Find the line with "armchair: (139, 399)". Repeat it and each line after it, exactly, down to the end of the records below.

/---

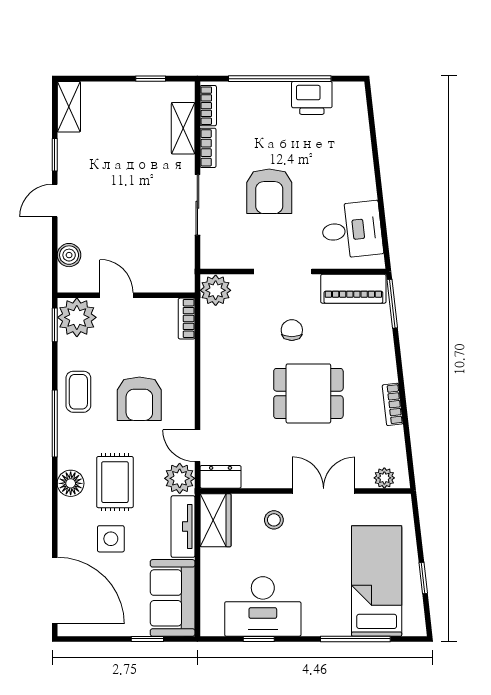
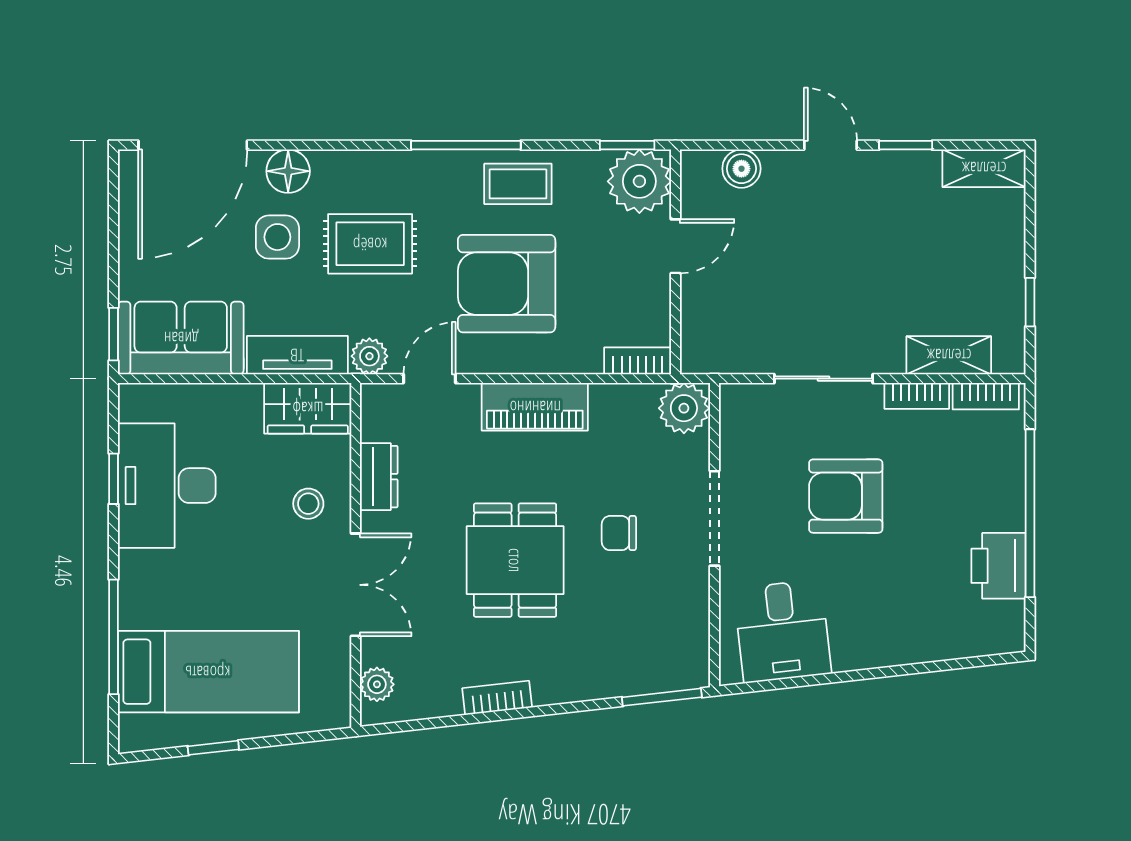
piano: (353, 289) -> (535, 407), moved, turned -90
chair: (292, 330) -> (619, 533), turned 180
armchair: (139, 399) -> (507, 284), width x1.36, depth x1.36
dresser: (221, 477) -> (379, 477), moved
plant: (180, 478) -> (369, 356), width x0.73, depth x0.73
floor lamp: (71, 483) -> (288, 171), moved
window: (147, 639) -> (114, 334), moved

\---

▶ [Solution below]:
armchair: (139, 399) -> (507, 284), width x1.36, depth x1.36
dresser: (221, 477) -> (379, 477), moved
plant: (180, 478) -> (369, 356), width x0.73, depth x0.73
floor lamp: (71, 483) -> (288, 171), moved
window: (147, 639) -> (114, 334), moved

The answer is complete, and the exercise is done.